Exercise description:
Task for the records below: please copy exactly, and only, the lines from the one containing "D4: diode (A COIL, K GATE2) -> none" to the last line, both included, leaving out the pictures.
*** Data shown Section Begins ***
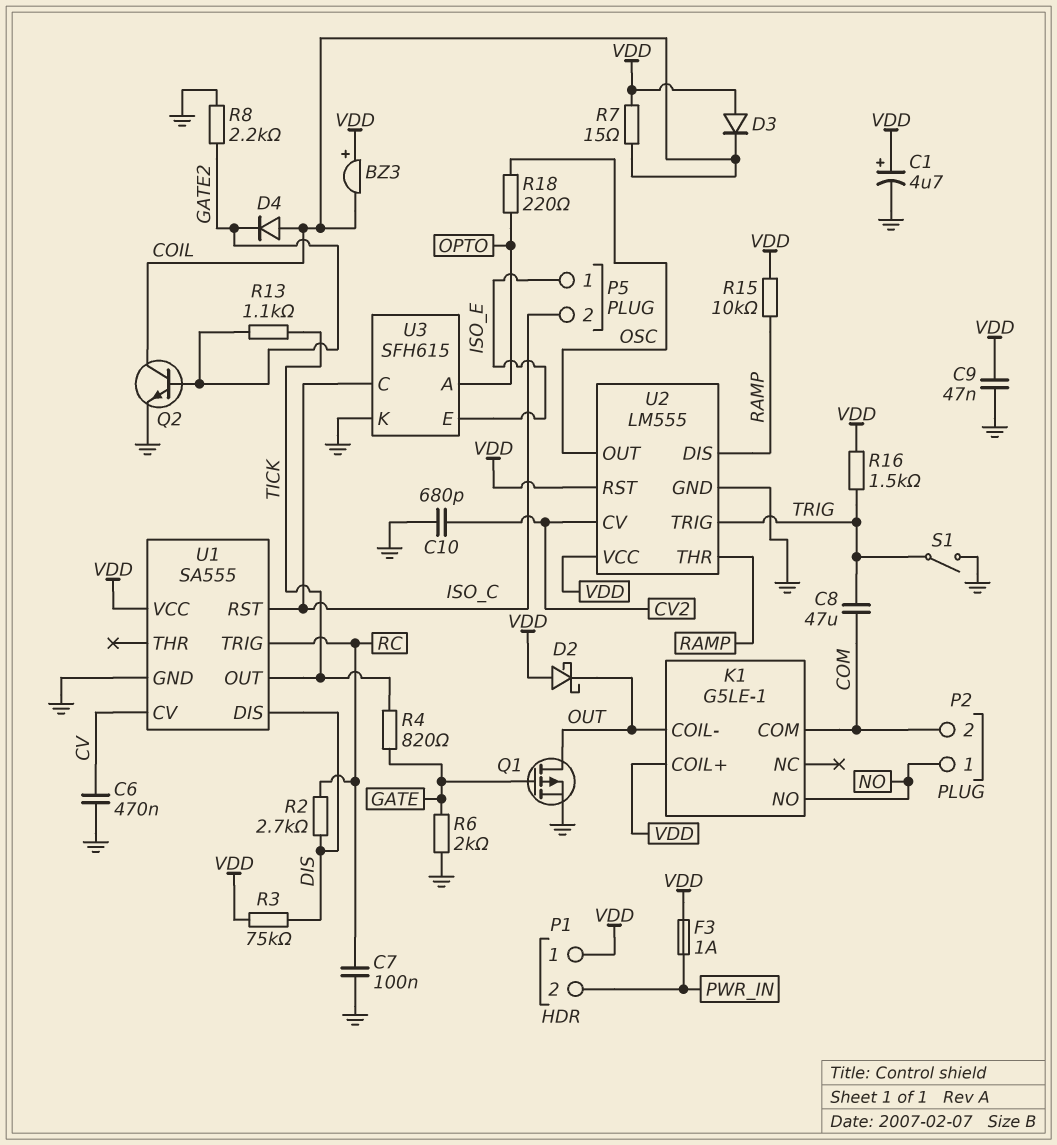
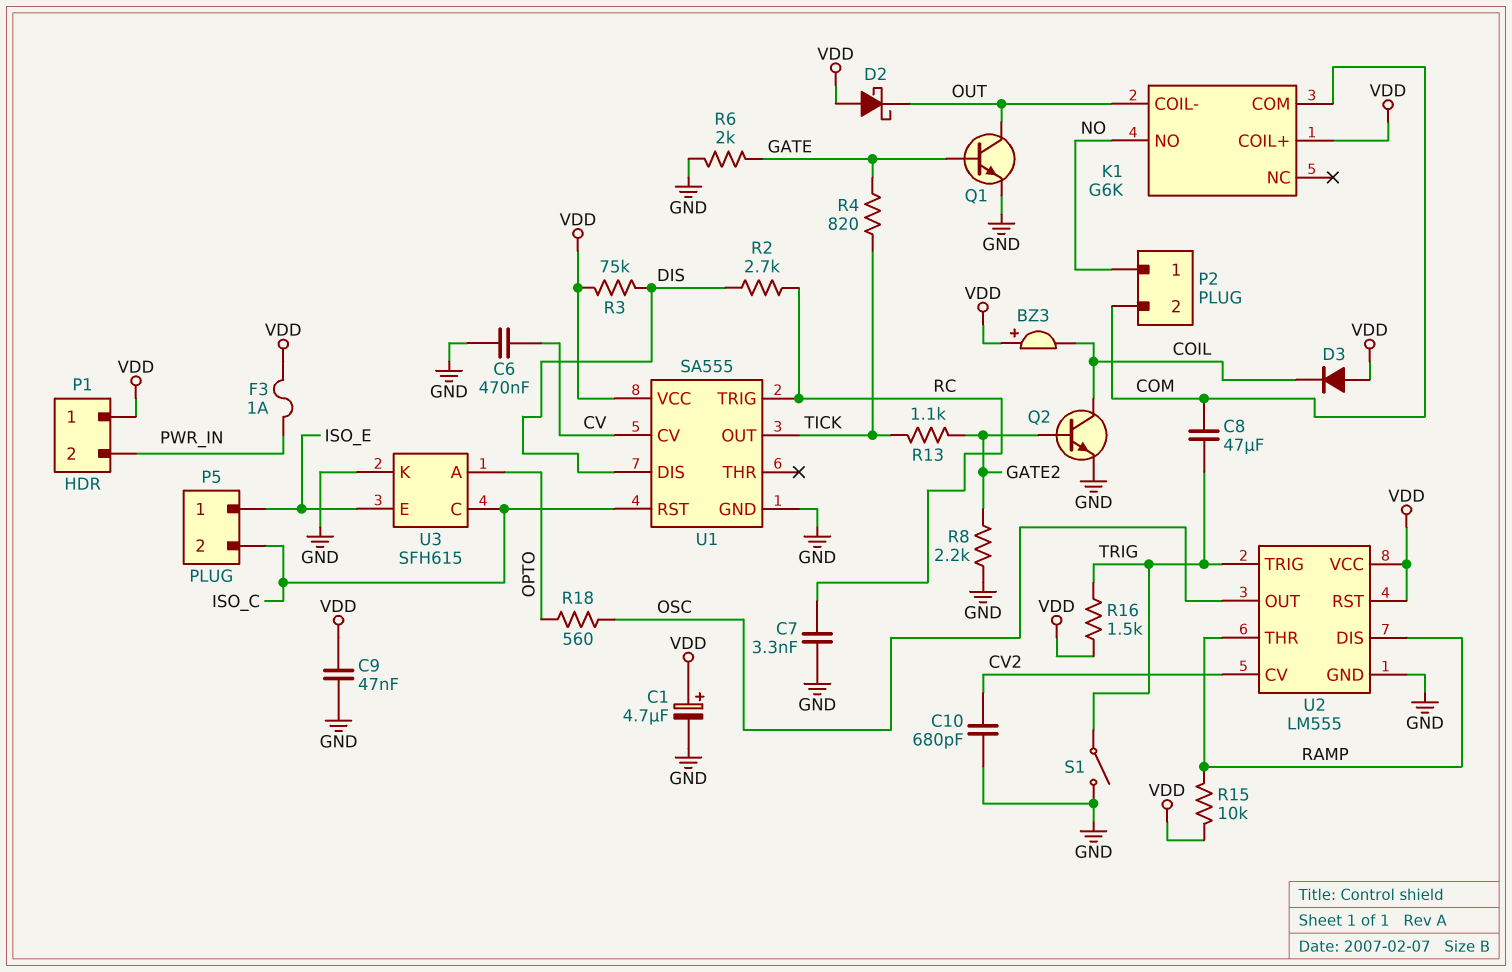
C7: 100nF (GND, RC) -> 3.3nF (GND, RC)
D4: diode (A COIL, K GATE2) -> none
K1: G5LE-1 -> G6K
Q1: PMOS (G GATE, D OUT, S GND) -> NPN (B GATE, C OUT, E GND)
R7: 15 (COIL, VDD) -> none
R18: 220 (OPTO, OSC) -> 560 (OPTO, OSC)

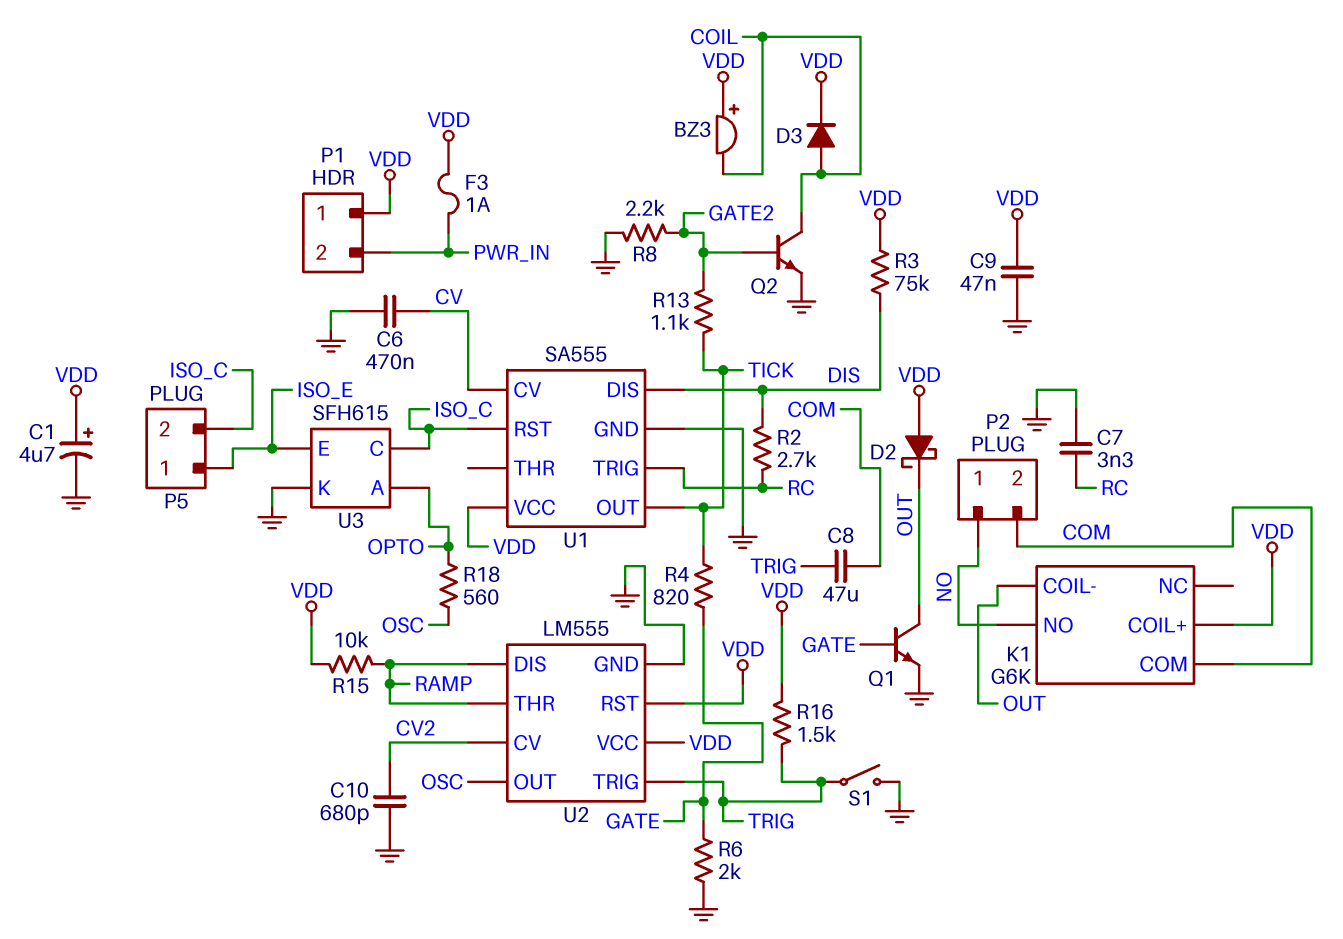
D3: diode (A VDD, K COIL) -> diode (A COIL, K VDD)

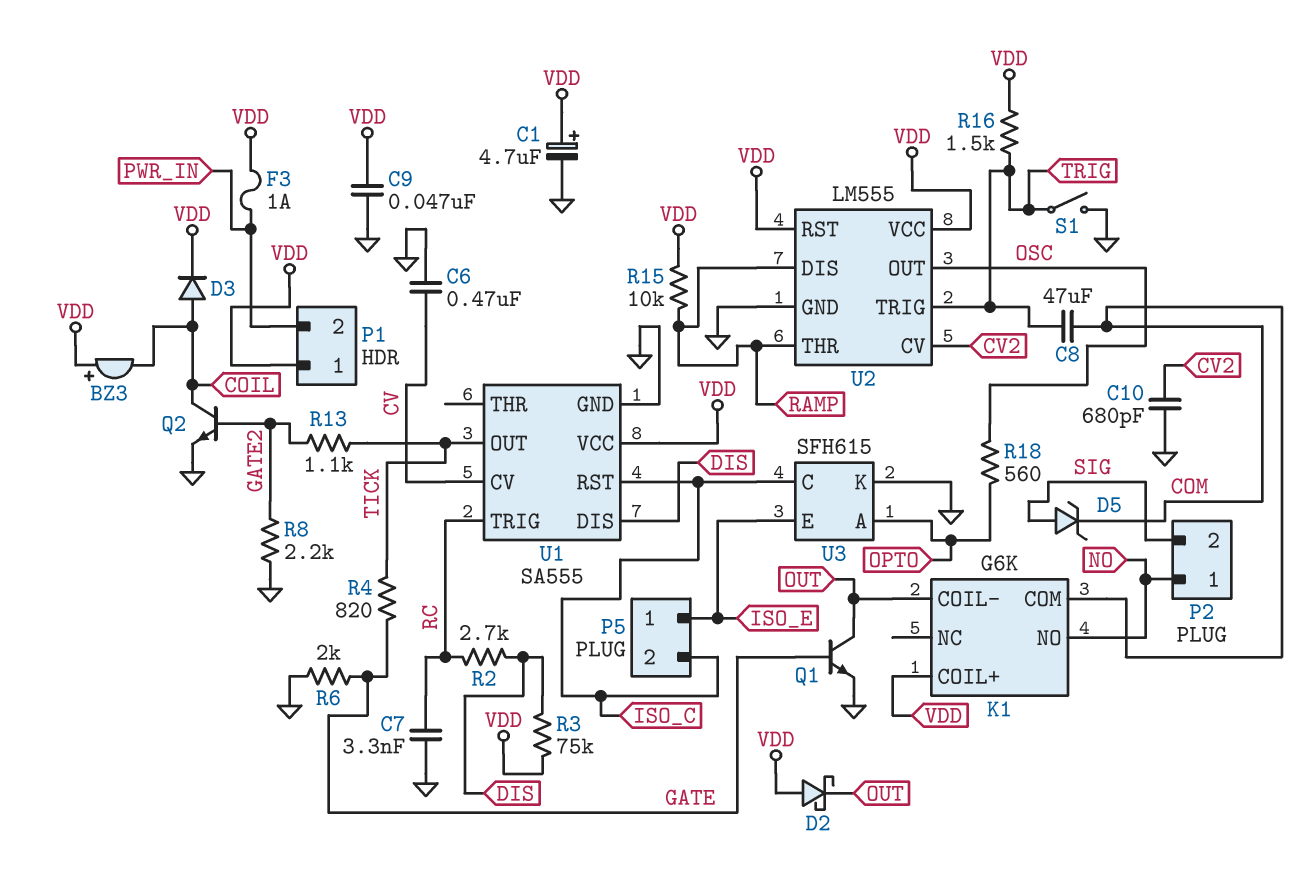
D5: none -> zener (A SIG, K COM)
P2 pin 2: COM -> SIG

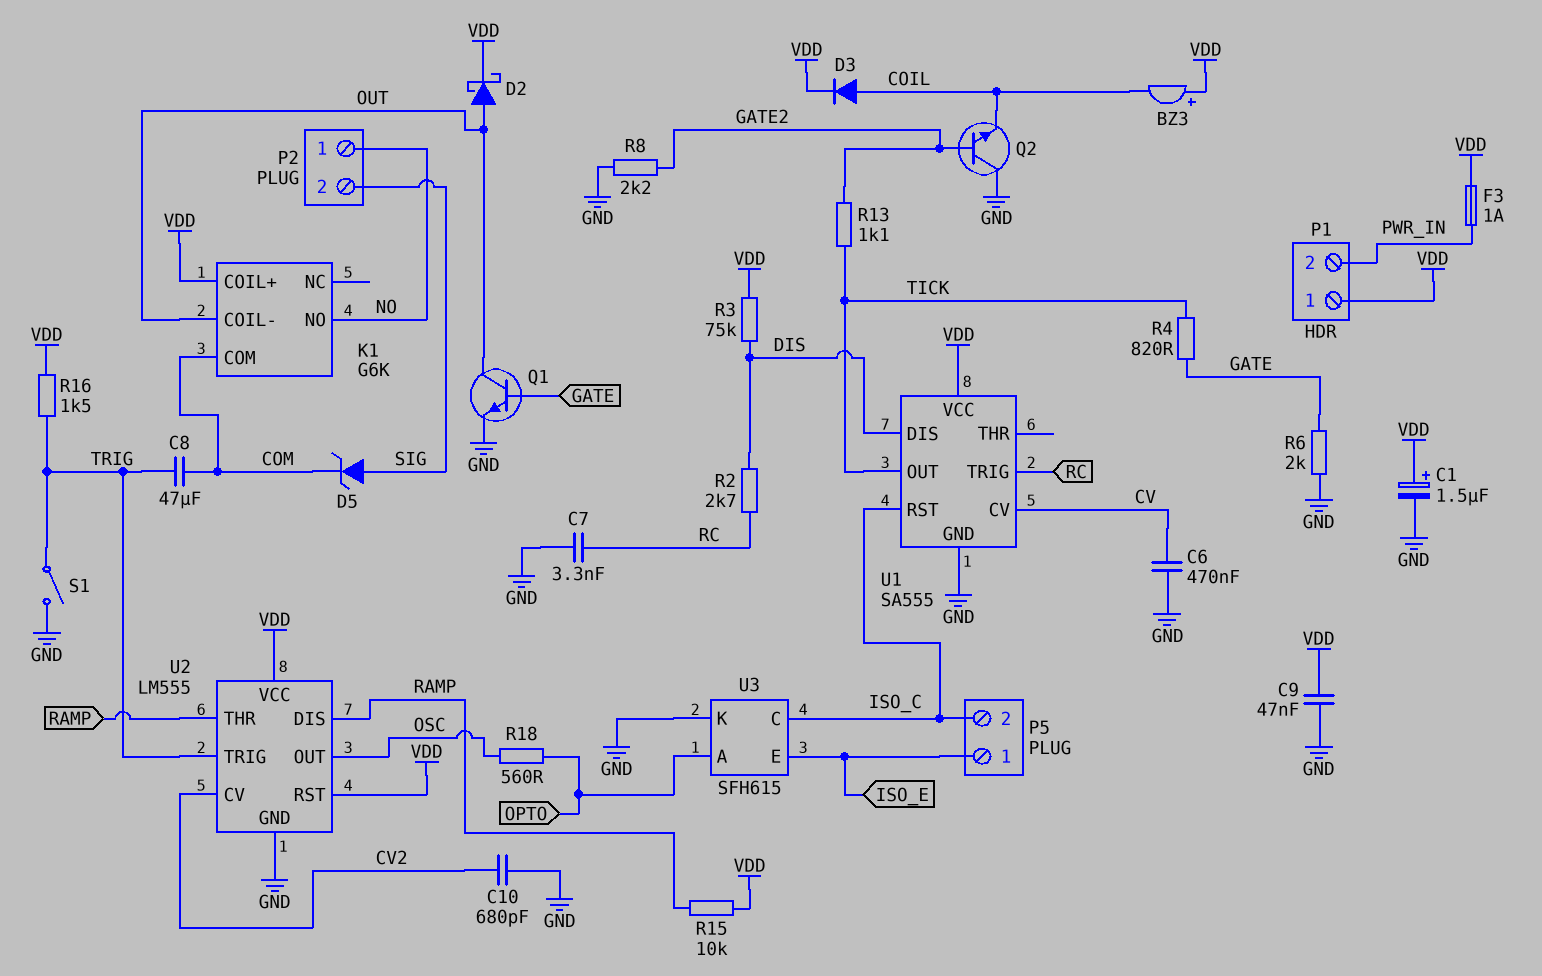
C1: 4.7uF (plus VDD, minus GND) -> 1.5uF (plus VDD, minus GND)
D2: schottky (A VDD, K OUT) -> schottky (A OUT, K VDD)
Q2: NPN (B GATE2, C COIL, E GND) -> NPN (B GATE2, C GND, E COIL)

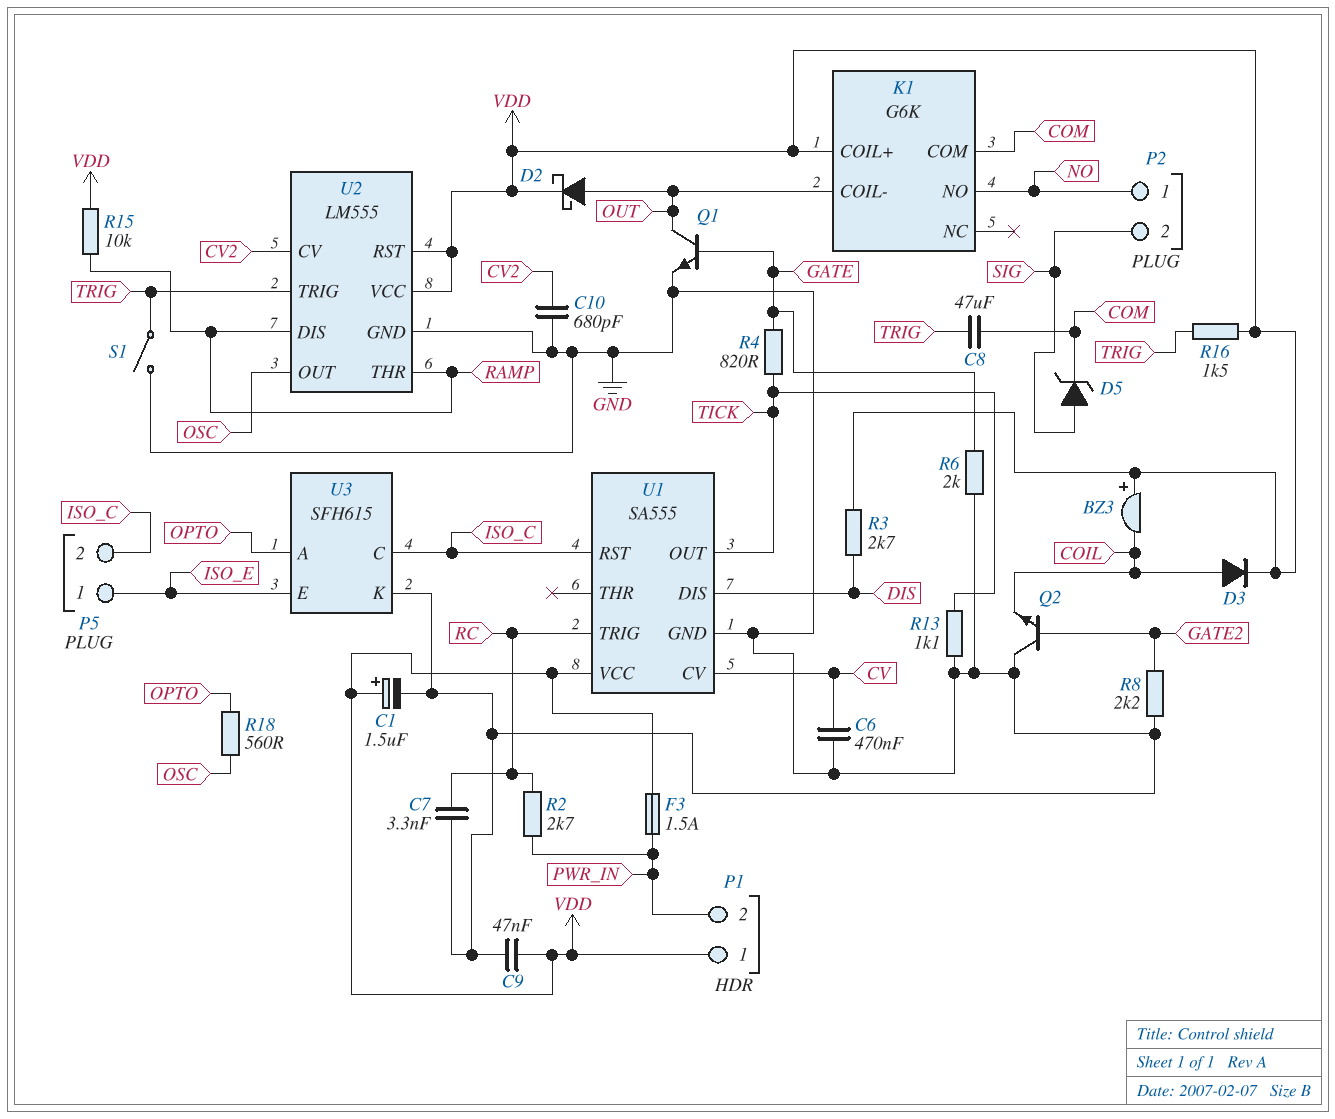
F3: 1A (PWR_IN, VDD) -> 1.5A (PWR_IN, VDD)
R2: 2.7k (DIS, RC) -> 2.7k (PWR_IN, RC)
R3: 75k (DIS, VDD) -> 2.7k (DIS, VDD)
R13: 1.1k (GATE2, TICK) -> 1.1k (GND, TICK)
*** Data shown Section Ends ***
Solution for this task:
D4: diode (A COIL, K GATE2) -> none
K1: G5LE-1 -> G6K
Q1: PMOS (G GATE, D OUT, S GND) -> NPN (B GATE, C OUT, E GND)
R7: 15 (COIL, VDD) -> none
R18: 220 (OPTO, OSC) -> 560 (OPTO, OSC)

D3: diode (A VDD, K COIL) -> diode (A COIL, K VDD)

D5: none -> zener (A SIG, K COM)
P2 pin 2: COM -> SIG

C1: 4.7uF (plus VDD, minus GND) -> 1.5uF (plus VDD, minus GND)
D2: schottky (A VDD, K OUT) -> schottky (A OUT, K VDD)
Q2: NPN (B GATE2, C COIL, E GND) -> NPN (B GATE2, C GND, E COIL)

F3: 1A (PWR_IN, VDD) -> 1.5A (PWR_IN, VDD)
R2: 2.7k (DIS, RC) -> 2.7k (PWR_IN, RC)
R3: 75k (DIS, VDD) -> 2.7k (DIS, VDD)
R13: 1.1k (GATE2, TICK) -> 1.1k (GND, TICK)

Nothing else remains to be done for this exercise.